### PROBLEM STATEMENT
Each entry should be transcribed exactly as written, and any picture left out.

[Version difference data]
--

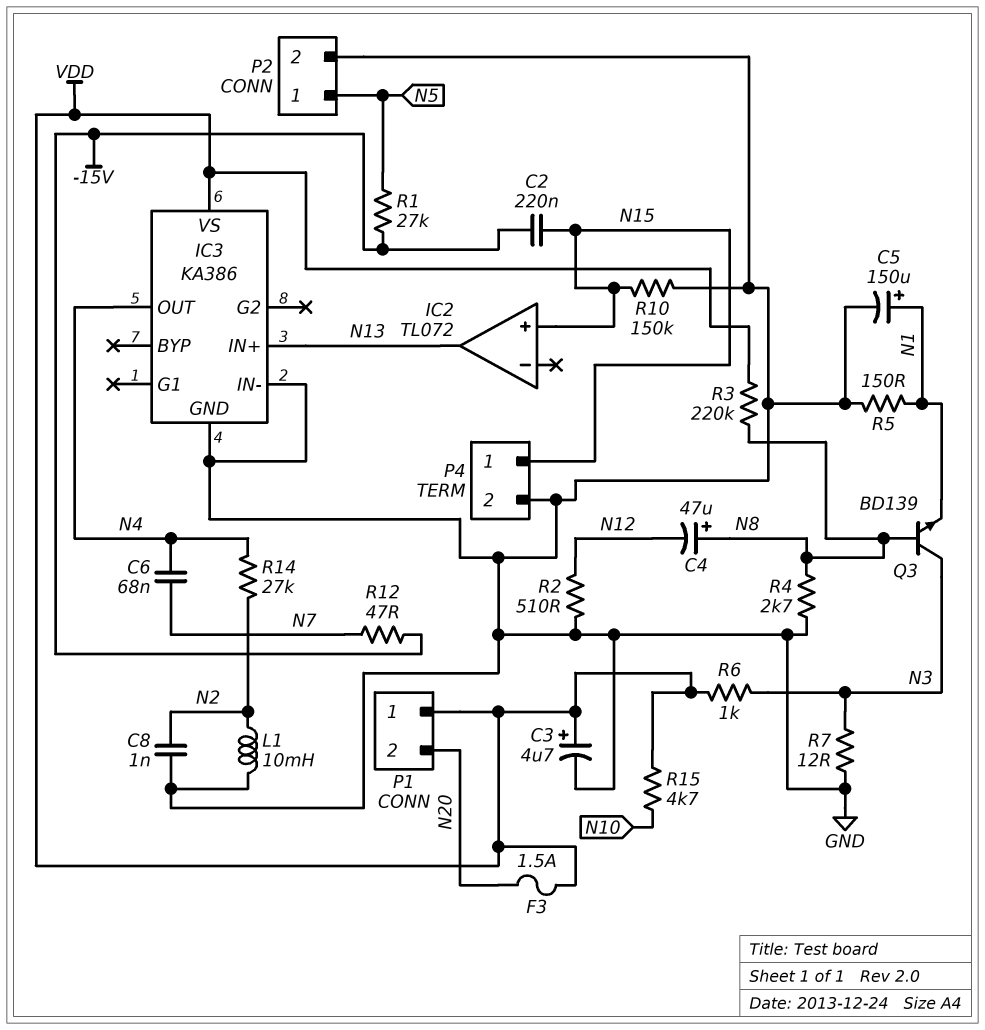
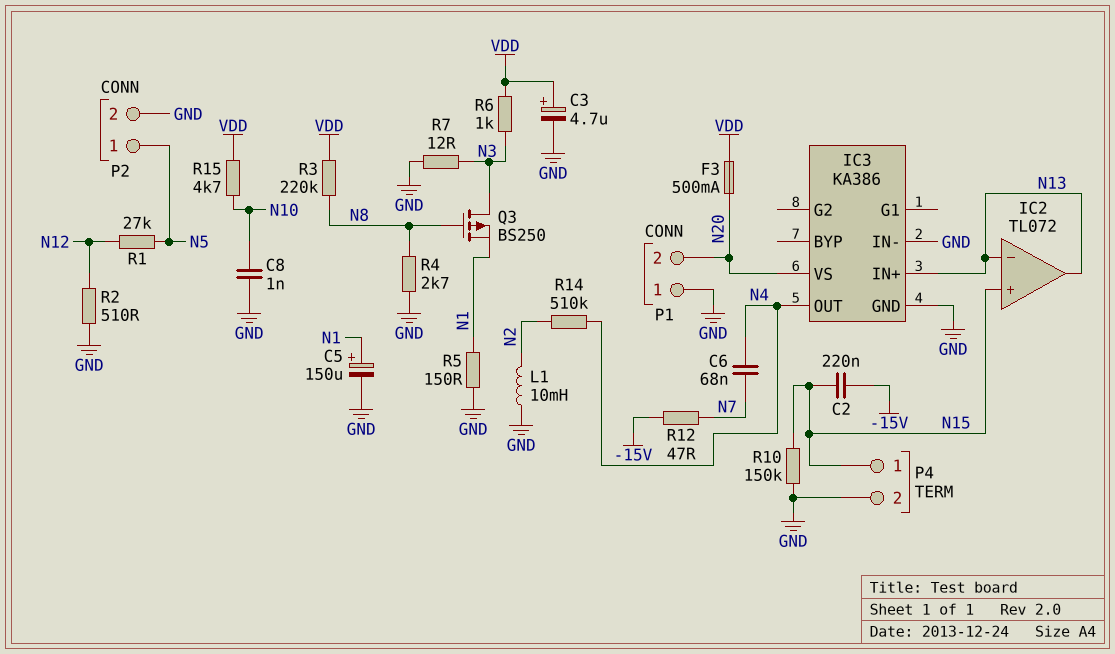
C4: 47uF (plus N8, minus N12) -> none
C8: 1nF (GND, N2) -> 1nF (GND, N10)
F3: 1.5A (N20, VDD) -> 500mA (N20, VDD)
IC2 pin in-: none -> N13
IC3 pin VS: VDD -> N20
P1 pin 1: VDD -> GND
Q3: NPN BD139 (B N8, C N3, E N1) -> PMOS BS250 (G N8, D N3, S N1)
R1: 27k (-15V, N5) -> 27k (N5, N12)
R14: 27k (N2, N4) -> 510k (N2, N4)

--

### SOLUTION TO THIS EXERCISE
C4: 47uF (plus N8, minus N12) -> none
C8: 1nF (GND, N2) -> 1nF (GND, N10)
F3: 1.5A (N20, VDD) -> 500mA (N20, VDD)
IC2 pin in-: none -> N13
IC3 pin VS: VDD -> N20
P1 pin 1: VDD -> GND
Q3: NPN BD139 (B N8, C N3, E N1) -> PMOS BS250 (G N8, D N3, S N1)
R1: 27k (-15V, N5) -> 27k (N5, N12)
R14: 27k (N2, N4) -> 510k (N2, N4)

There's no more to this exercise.